§ **TASK INSTRUCTIONS**
Return exactly, and only, the lines from the line containing "blue can [98,245,175,346] -> none" through the final line of the records below, both included.

____________

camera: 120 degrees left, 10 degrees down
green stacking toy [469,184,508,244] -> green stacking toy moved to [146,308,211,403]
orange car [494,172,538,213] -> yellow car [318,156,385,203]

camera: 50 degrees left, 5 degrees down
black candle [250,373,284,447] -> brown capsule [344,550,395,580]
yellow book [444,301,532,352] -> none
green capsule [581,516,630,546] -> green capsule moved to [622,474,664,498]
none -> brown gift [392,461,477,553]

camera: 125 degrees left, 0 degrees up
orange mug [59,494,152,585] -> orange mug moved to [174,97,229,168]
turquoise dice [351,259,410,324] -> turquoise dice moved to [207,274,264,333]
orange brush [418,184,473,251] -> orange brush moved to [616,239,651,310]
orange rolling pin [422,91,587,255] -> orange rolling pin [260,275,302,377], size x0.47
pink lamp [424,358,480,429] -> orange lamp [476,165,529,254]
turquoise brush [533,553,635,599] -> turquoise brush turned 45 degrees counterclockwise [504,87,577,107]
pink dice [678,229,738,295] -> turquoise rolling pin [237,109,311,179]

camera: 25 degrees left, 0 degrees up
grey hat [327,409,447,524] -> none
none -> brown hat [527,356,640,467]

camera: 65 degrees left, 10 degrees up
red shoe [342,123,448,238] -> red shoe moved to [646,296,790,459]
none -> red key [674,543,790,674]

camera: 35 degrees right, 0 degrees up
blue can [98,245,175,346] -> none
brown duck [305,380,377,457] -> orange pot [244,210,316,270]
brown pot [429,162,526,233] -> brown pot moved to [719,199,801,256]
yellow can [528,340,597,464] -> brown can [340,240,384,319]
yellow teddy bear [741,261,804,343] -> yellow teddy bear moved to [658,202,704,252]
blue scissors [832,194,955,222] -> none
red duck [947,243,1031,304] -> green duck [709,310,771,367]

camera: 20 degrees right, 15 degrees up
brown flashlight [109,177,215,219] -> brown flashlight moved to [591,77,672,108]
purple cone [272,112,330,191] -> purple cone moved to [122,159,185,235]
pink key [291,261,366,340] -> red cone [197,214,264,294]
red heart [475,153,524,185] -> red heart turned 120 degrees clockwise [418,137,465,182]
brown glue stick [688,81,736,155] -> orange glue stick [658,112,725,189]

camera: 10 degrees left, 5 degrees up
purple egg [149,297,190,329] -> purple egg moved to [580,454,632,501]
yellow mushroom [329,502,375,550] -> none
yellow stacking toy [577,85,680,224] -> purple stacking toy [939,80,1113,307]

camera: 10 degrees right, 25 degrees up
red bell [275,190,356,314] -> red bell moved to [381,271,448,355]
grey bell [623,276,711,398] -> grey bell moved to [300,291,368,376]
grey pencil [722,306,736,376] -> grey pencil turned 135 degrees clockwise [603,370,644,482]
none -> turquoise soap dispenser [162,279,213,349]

____________

§ **SOLUTION FOR THIS EXERCISE**
blue can [98,245,175,346] -> none
brown duck [305,380,377,457] -> orange pot [244,210,316,270]
brown pot [429,162,526,233] -> brown pot moved to [719,199,801,256]
yellow can [528,340,597,464] -> brown can [340,240,384,319]
yellow teddy bear [741,261,804,343] -> yellow teddy bear moved to [658,202,704,252]
blue scissors [832,194,955,222] -> none
red duck [947,243,1031,304] -> green duck [709,310,771,367]

camera: 20 degrees right, 15 degrees up
brown flashlight [109,177,215,219] -> brown flashlight moved to [591,77,672,108]
purple cone [272,112,330,191] -> purple cone moved to [122,159,185,235]
pink key [291,261,366,340] -> red cone [197,214,264,294]
red heart [475,153,524,185] -> red heart turned 120 degrees clockwise [418,137,465,182]
brown glue stick [688,81,736,155] -> orange glue stick [658,112,725,189]

camera: 10 degrees left, 5 degrees up
purple egg [149,297,190,329] -> purple egg moved to [580,454,632,501]
yellow mushroom [329,502,375,550] -> none
yellow stacking toy [577,85,680,224] -> purple stacking toy [939,80,1113,307]

camera: 10 degrees right, 25 degrees up
red bell [275,190,356,314] -> red bell moved to [381,271,448,355]
grey bell [623,276,711,398] -> grey bell moved to [300,291,368,376]
grey pencil [722,306,736,376] -> grey pencil turned 135 degrees clockwise [603,370,644,482]
none -> turquoise soap dispenser [162,279,213,349]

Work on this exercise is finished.